WHAT YOU WILL DO: Could you quote, exactly as they stand, the lines running from the one with "Q3: PNP BC557 (B n15, C DGND, E n10) -> none" to the final line of the material?

SUPPLIED RECORDS:
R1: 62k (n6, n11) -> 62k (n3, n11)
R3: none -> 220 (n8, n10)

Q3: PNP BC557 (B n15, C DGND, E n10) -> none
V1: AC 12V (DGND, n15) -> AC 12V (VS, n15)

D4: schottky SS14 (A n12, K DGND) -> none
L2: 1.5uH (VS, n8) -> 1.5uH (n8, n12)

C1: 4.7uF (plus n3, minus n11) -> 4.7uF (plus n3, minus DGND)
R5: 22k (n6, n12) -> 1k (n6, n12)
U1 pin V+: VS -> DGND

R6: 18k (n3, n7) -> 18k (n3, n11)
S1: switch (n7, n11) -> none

WORKED SOLUTION:
Q3: PNP BC557 (B n15, C DGND, E n10) -> none
V1: AC 12V (DGND, n15) -> AC 12V (VS, n15)

D4: schottky SS14 (A n12, K DGND) -> none
L2: 1.5uH (VS, n8) -> 1.5uH (n8, n12)

C1: 4.7uF (plus n3, minus n11) -> 4.7uF (plus n3, minus DGND)
R5: 22k (n6, n12) -> 1k (n6, n12)
U1 pin V+: VS -> DGND

R6: 18k (n3, n7) -> 18k (n3, n11)
S1: switch (n7, n11) -> none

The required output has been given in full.